--- START ---

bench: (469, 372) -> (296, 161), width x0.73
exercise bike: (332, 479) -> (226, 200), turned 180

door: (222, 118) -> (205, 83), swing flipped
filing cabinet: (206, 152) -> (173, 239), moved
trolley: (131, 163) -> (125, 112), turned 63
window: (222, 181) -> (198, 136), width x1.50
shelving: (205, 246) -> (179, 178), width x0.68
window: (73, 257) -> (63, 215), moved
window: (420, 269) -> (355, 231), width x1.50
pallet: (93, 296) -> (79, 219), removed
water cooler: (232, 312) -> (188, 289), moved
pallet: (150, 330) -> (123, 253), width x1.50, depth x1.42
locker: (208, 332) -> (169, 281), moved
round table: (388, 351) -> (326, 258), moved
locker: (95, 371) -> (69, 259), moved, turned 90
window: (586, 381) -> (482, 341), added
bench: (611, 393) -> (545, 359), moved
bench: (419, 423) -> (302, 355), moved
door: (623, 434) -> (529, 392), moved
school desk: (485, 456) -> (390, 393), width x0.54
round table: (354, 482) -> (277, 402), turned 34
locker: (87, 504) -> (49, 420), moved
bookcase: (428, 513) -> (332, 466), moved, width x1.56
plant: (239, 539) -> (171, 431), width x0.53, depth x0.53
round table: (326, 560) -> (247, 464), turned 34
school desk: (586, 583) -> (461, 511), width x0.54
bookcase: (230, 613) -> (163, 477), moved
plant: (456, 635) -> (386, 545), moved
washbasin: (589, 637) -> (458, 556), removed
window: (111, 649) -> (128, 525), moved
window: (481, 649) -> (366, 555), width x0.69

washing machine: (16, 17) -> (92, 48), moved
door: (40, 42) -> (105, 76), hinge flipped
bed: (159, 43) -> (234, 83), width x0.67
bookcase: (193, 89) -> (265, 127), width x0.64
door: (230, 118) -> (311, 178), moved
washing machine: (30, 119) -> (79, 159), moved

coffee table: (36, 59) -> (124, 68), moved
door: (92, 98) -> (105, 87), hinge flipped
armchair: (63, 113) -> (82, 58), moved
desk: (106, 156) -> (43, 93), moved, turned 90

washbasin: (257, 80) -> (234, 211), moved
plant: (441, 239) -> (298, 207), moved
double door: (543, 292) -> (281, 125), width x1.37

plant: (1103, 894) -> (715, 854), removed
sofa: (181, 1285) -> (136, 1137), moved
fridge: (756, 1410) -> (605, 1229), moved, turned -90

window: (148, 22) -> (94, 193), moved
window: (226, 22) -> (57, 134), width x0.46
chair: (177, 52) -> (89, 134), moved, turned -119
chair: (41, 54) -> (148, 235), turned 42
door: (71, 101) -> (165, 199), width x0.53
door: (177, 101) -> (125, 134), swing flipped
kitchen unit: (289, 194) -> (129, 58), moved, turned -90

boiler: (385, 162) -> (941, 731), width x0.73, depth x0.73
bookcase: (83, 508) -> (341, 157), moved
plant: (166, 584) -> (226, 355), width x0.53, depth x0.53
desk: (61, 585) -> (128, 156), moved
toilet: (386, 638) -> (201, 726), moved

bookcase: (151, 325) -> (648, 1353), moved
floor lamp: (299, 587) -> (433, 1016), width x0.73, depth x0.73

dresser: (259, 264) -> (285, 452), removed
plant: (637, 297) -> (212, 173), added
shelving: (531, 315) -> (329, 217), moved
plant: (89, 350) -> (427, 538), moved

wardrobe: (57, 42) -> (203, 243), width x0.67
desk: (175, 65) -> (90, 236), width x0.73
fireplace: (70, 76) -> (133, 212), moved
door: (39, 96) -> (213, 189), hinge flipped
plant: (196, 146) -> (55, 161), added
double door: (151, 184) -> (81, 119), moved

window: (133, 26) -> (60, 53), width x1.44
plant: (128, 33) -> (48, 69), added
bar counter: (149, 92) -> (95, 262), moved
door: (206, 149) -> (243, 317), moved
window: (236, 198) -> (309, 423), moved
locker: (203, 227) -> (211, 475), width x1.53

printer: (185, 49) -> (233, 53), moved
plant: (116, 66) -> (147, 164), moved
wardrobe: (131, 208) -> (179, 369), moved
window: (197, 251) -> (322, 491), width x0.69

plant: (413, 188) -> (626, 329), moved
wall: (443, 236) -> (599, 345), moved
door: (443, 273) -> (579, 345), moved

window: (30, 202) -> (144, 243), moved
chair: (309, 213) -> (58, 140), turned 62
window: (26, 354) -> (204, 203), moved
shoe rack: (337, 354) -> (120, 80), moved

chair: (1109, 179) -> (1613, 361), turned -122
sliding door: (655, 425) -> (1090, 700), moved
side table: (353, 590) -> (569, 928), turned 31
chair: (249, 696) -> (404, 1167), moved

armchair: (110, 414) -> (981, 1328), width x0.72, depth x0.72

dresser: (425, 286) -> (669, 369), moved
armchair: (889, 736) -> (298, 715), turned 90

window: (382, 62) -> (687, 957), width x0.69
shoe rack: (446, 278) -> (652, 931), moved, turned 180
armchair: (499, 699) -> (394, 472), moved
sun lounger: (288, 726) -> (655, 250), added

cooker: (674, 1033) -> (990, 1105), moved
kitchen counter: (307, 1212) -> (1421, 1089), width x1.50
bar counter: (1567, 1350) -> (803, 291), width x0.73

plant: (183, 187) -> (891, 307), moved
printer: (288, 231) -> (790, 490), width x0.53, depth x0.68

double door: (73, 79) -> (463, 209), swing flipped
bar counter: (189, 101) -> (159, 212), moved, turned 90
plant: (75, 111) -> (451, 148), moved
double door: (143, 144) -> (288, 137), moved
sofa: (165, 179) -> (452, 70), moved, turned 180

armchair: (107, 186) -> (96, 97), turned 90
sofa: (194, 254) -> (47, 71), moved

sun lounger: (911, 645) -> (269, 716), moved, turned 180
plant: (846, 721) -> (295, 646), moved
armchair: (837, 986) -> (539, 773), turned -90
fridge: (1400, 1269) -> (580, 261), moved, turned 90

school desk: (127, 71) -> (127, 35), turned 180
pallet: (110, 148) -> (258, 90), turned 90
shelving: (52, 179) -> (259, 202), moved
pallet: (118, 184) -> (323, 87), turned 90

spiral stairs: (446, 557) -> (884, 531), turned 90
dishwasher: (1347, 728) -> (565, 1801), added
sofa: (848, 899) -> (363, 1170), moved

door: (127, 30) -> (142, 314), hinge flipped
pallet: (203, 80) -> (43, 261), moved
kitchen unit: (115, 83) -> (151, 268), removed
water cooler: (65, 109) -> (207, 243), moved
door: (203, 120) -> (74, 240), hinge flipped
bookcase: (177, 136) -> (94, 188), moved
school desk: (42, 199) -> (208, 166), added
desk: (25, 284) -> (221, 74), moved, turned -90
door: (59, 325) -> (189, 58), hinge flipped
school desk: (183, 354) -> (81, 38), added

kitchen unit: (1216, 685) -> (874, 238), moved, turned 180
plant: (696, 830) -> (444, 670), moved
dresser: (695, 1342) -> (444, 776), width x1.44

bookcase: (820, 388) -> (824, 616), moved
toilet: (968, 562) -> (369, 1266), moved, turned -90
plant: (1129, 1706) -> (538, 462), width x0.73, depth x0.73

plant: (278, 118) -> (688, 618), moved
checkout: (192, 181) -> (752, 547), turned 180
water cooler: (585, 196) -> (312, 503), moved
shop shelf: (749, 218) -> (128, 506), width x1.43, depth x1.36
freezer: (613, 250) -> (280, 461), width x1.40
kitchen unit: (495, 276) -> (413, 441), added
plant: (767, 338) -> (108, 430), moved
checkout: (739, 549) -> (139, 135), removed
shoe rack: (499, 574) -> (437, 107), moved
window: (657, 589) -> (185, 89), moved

--- END ---

Within the material above, the line with "sofa: (181, 1285) -> (136, 1137), moved" opens the range and the line with "chair: (41, 54) -> (148, 235), turned 42" closes it; reproduce that range word for word.

(Response)
sofa: (181, 1285) -> (136, 1137), moved
fridge: (756, 1410) -> (605, 1229), moved, turned -90

window: (148, 22) -> (94, 193), moved
window: (226, 22) -> (57, 134), width x0.46
chair: (177, 52) -> (89, 134), moved, turned -119
chair: (41, 54) -> (148, 235), turned 42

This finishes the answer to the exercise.